====== Source data

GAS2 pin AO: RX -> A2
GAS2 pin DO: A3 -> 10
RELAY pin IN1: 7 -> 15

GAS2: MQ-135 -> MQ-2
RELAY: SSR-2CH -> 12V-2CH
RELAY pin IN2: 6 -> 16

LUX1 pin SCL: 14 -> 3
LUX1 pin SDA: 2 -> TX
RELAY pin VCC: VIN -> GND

============

Task item - Each line above with the string "RELAY" should be reported in full.

Exercise output -
RELAY pin IN1: 7 -> 15
RELAY: SSR-2CH -> 12V-2CH
RELAY pin IN2: 6 -> 16
RELAY pin VCC: VIN -> GND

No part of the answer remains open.